Source information —
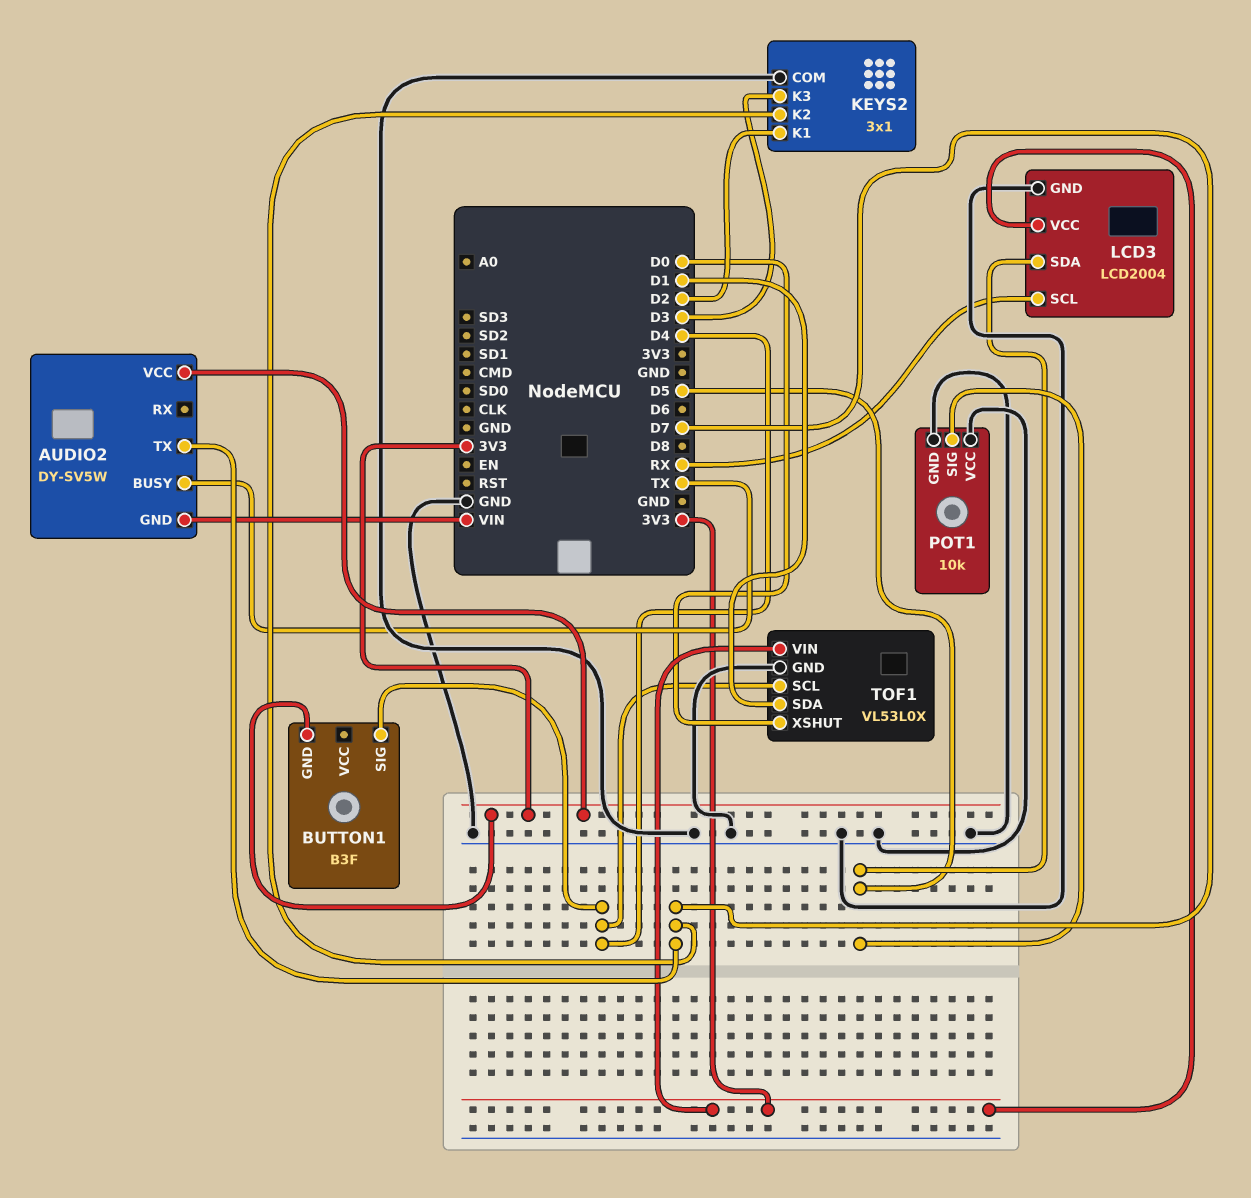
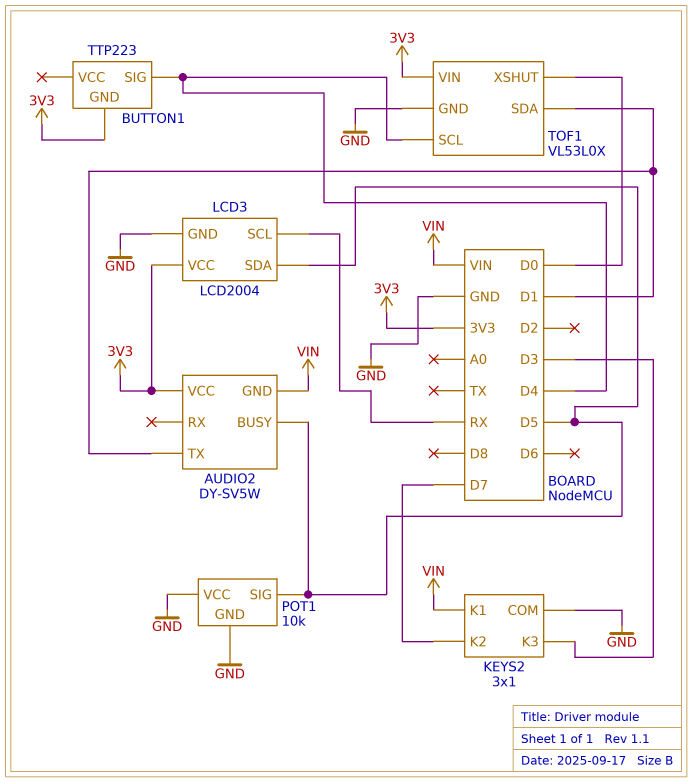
AUDIO2 pin BUSY: TX -> D5
AUDIO2 pin TX: D7 -> D1
BUTTON1: B3F -> TTP223
KEYS2 pin K1: D2 -> VIN

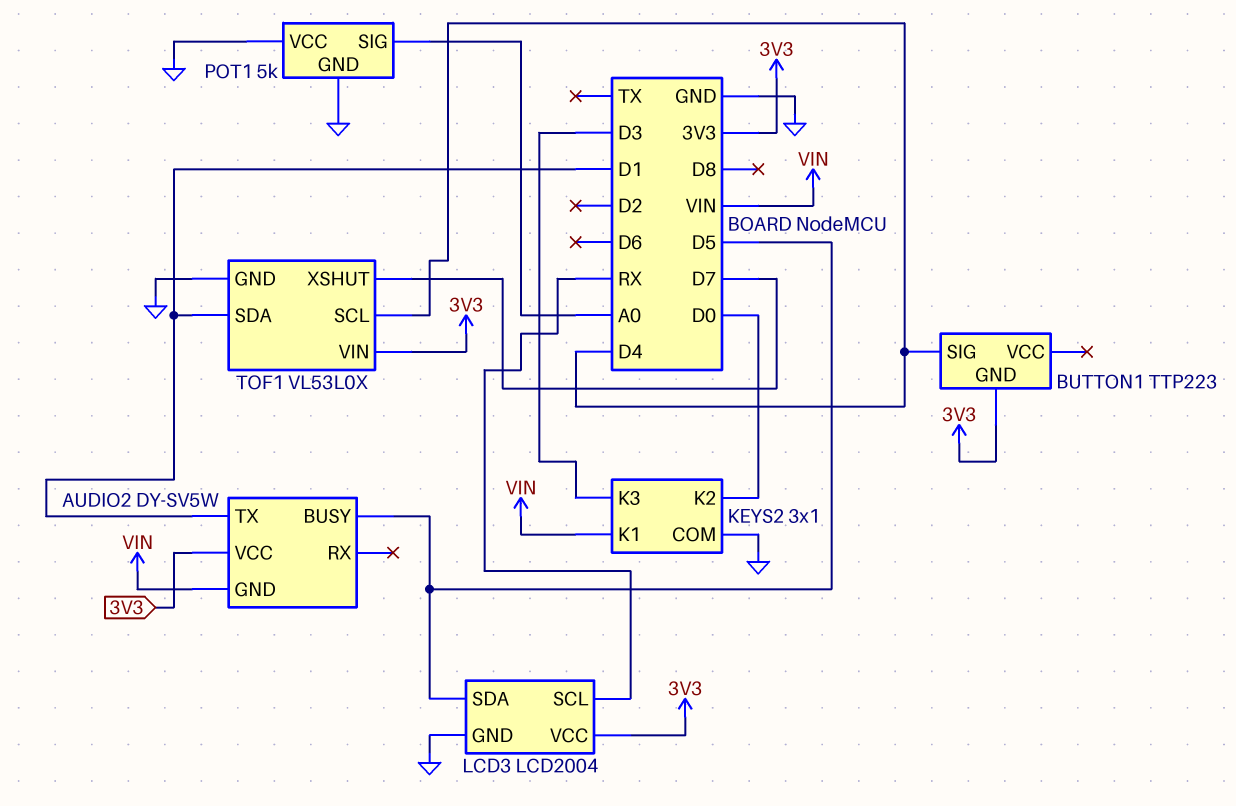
KEYS2 pin K2: D7 -> D0
POT1: 10k -> 5k
POT1 pin SIG: D5 -> A0
TOF1 pin XSHUT: D0 -> D7

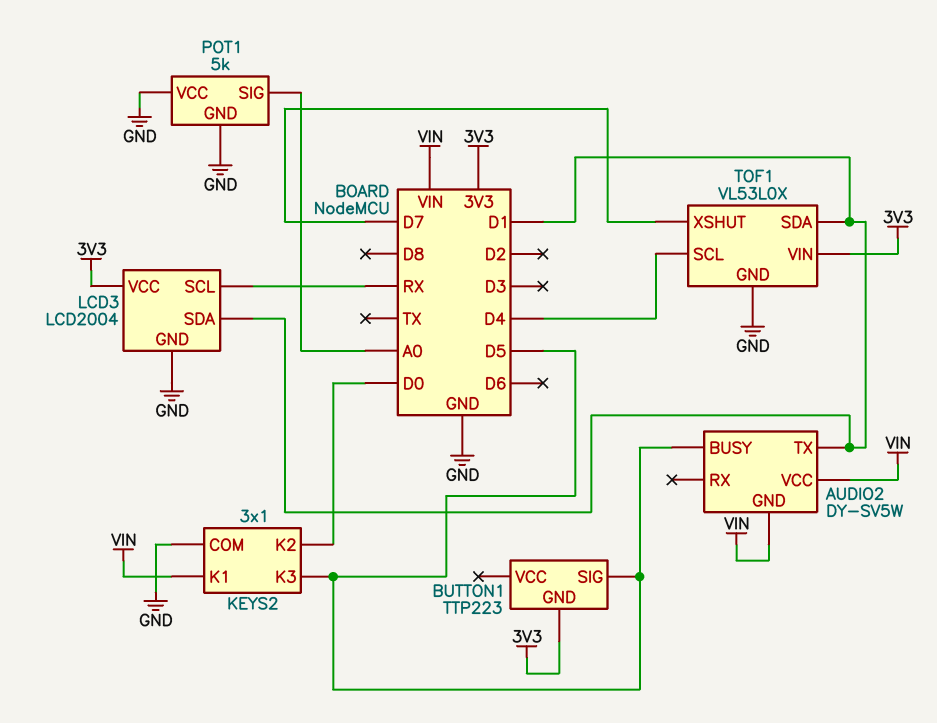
AUDIO2 pin VCC: 3V3 -> VIN
BUTTON1 pin SIG: D4 -> D5
KEYS2 pin K3: D3 -> D5
LCD3 pin SDA: D5 -> D1

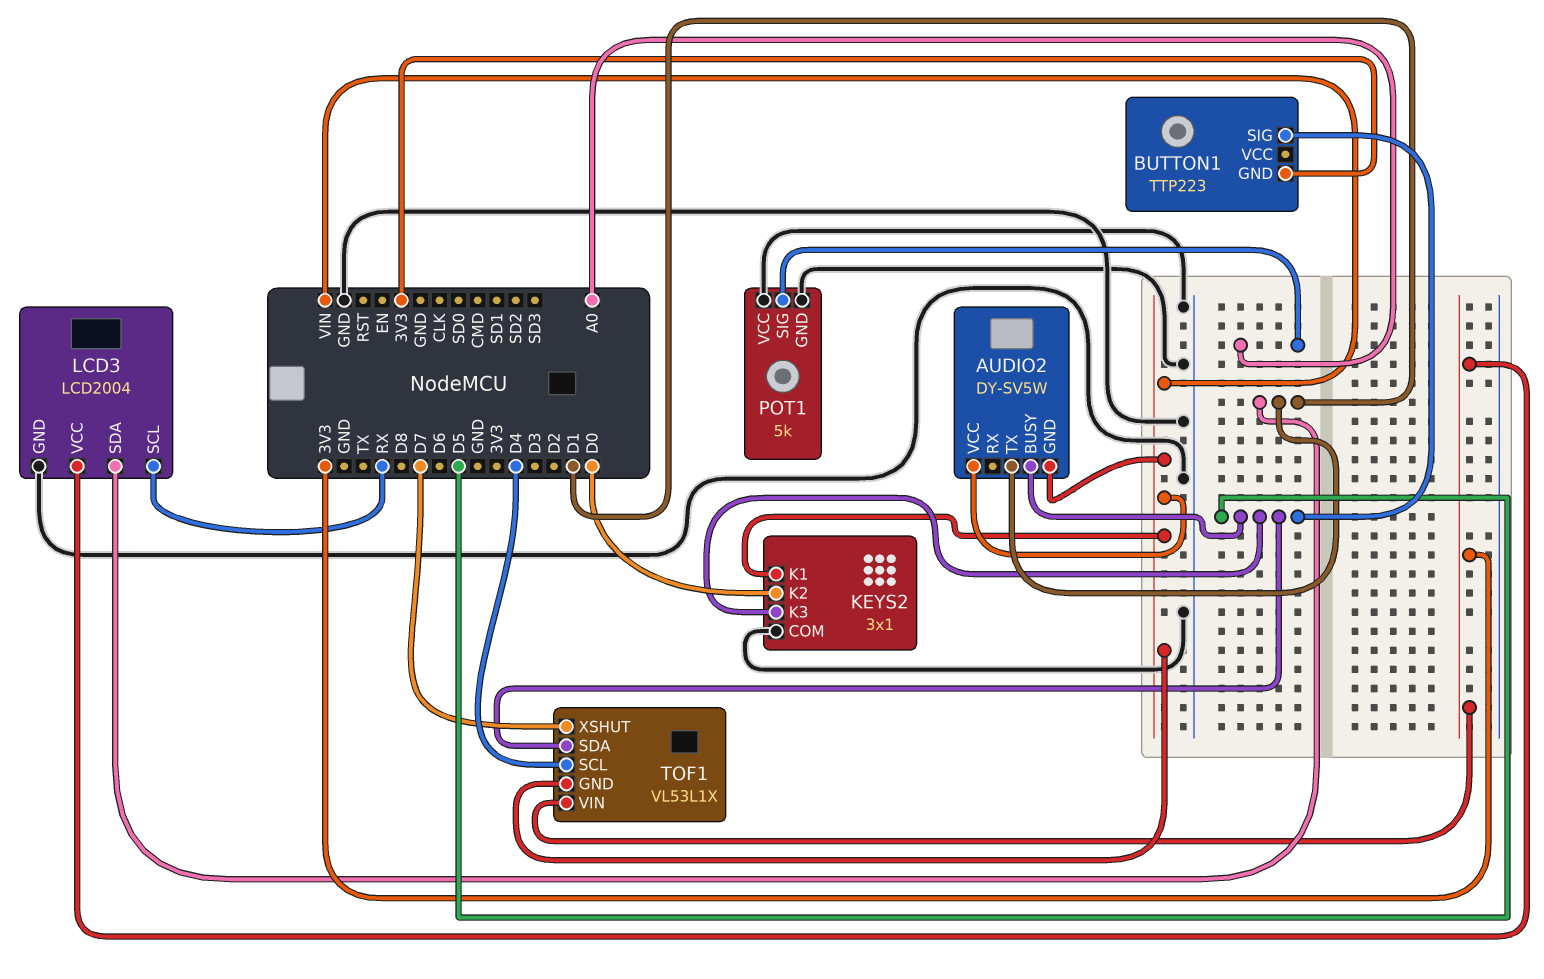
TOF1: VL53L0X -> VL53L1X
TOF1 pin GND: GND -> VIN
TOF1 pin SDA: D1 -> D5

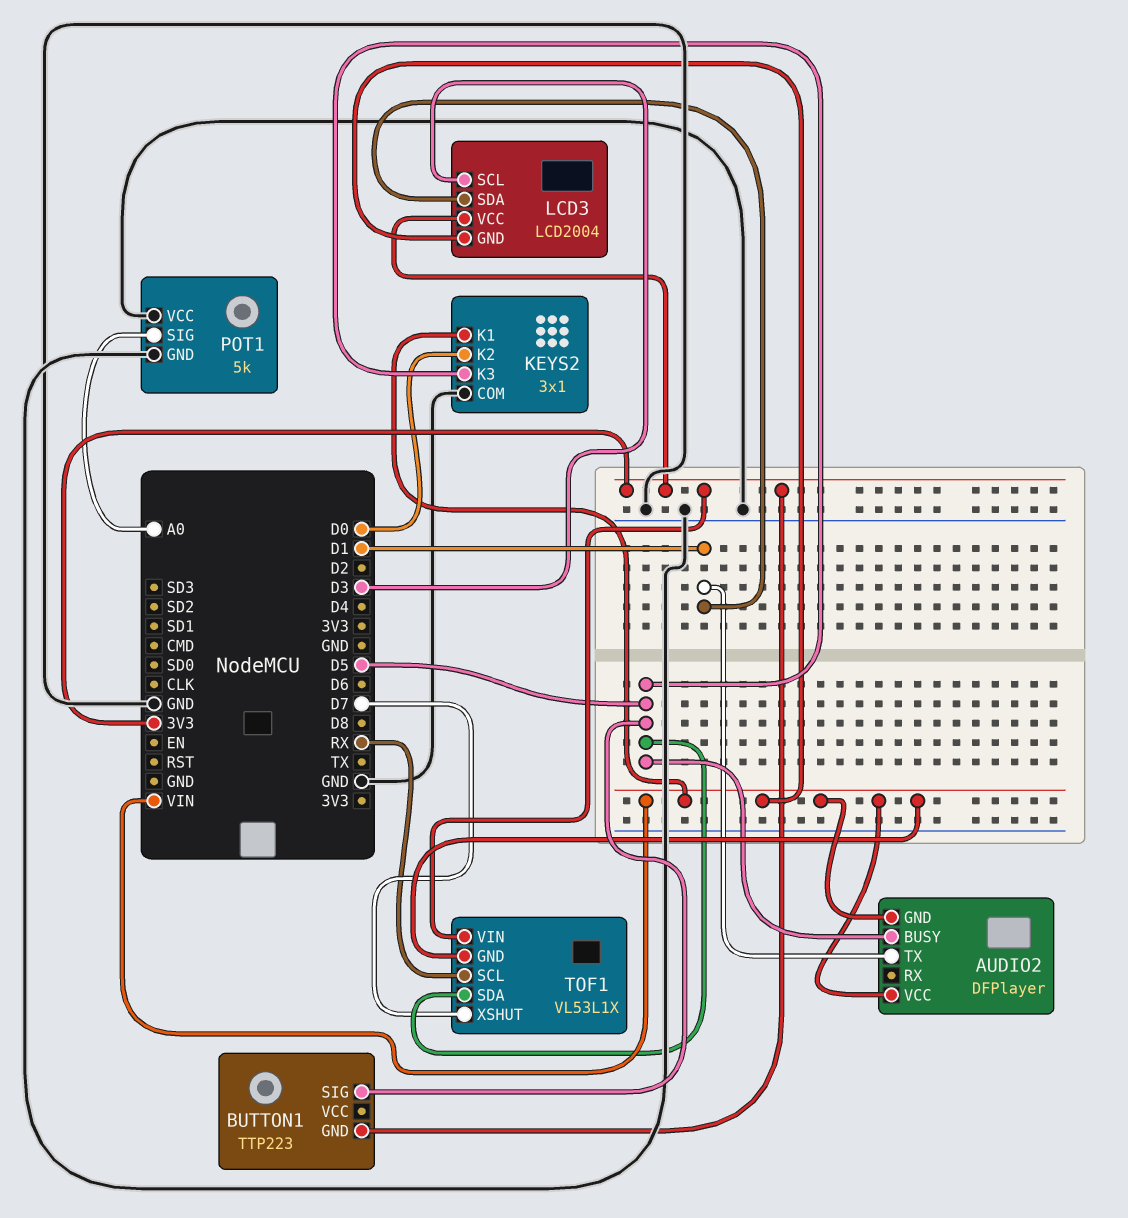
AUDIO2: DY-SV5W -> DFPlayer
LCD3 pin GND: GND -> VIN
LCD3 pin SCL: RX -> D3
TOF1 pin SCL: D4 -> RX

Task —
Retype each line above exactly. Leave the images out.

Answer —
AUDIO2 pin BUSY: TX -> D5
AUDIO2 pin TX: D7 -> D1
BUTTON1: B3F -> TTP223
KEYS2 pin K1: D2 -> VIN

KEYS2 pin K2: D7 -> D0
POT1: 10k -> 5k
POT1 pin SIG: D5 -> A0
TOF1 pin XSHUT: D0 -> D7

AUDIO2 pin VCC: 3V3 -> VIN
BUTTON1 pin SIG: D4 -> D5
KEYS2 pin K3: D3 -> D5
LCD3 pin SDA: D5 -> D1

TOF1: VL53L0X -> VL53L1X
TOF1 pin GND: GND -> VIN
TOF1 pin SDA: D1 -> D5

AUDIO2: DY-SV5W -> DFPlayer
LCD3 pin GND: GND -> VIN
LCD3 pin SCL: RX -> D3
TOF1 pin SCL: D4 -> RX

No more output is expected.